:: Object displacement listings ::
━━━

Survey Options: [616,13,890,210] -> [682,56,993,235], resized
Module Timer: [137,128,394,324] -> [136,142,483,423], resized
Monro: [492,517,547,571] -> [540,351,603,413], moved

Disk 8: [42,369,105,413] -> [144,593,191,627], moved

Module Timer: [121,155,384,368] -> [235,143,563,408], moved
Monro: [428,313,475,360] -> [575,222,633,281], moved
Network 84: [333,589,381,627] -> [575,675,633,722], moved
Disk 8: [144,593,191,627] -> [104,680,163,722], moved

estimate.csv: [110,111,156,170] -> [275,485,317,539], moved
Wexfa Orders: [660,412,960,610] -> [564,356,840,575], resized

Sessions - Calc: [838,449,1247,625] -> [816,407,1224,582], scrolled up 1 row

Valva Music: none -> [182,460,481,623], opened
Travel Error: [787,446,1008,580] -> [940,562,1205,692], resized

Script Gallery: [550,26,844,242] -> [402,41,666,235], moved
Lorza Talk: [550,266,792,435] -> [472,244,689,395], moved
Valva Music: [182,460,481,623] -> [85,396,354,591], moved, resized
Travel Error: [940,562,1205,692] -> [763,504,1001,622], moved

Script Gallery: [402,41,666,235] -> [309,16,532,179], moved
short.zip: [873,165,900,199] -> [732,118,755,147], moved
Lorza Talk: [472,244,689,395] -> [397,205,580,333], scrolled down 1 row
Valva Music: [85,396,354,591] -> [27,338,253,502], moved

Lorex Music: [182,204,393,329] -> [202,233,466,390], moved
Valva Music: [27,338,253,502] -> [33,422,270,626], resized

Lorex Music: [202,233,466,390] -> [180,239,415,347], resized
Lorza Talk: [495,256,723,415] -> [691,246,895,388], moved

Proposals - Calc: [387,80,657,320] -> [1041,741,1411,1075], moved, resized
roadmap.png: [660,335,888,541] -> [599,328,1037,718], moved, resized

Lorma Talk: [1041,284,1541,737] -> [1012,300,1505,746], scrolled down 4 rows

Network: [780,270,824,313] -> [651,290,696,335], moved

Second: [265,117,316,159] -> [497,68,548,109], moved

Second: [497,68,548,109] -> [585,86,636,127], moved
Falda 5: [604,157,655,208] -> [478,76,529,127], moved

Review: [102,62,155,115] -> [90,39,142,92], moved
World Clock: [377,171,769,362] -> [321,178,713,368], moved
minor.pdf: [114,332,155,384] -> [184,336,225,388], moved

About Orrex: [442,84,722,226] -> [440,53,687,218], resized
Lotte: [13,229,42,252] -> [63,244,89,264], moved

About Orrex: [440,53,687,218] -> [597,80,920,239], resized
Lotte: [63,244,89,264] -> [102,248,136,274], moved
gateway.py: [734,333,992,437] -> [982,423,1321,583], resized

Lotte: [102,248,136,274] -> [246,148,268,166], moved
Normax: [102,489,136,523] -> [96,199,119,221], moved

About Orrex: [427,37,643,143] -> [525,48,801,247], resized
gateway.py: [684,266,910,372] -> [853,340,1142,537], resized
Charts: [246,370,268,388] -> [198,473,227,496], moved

━━━

:: How to complete this task ::
Which lines of the records above hold the word "Error"? Copy each one out.

:: Answer ::
Travel Error: [787,446,1008,580] -> [940,562,1205,692], resized
Travel Error: [940,562,1205,692] -> [763,504,1001,622], moved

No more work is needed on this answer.